▶ [Activity]: Search the listing below for the string "BARO" and copy every line where it occurs.

▶ [Input data]:
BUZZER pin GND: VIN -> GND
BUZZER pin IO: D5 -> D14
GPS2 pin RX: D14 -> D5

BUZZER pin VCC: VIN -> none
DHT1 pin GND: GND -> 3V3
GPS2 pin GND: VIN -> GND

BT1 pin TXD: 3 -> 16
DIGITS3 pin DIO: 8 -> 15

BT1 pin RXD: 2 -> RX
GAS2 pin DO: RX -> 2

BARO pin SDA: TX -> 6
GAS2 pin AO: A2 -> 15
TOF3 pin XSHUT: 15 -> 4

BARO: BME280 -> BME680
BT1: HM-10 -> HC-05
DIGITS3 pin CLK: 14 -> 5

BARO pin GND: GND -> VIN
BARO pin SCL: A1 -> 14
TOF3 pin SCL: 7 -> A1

▶ [Answer to this task]:
BARO pin SDA: TX -> 6
BARO: BME280 -> BME680
BARO pin GND: GND -> VIN
BARO pin SCL: A1 -> 14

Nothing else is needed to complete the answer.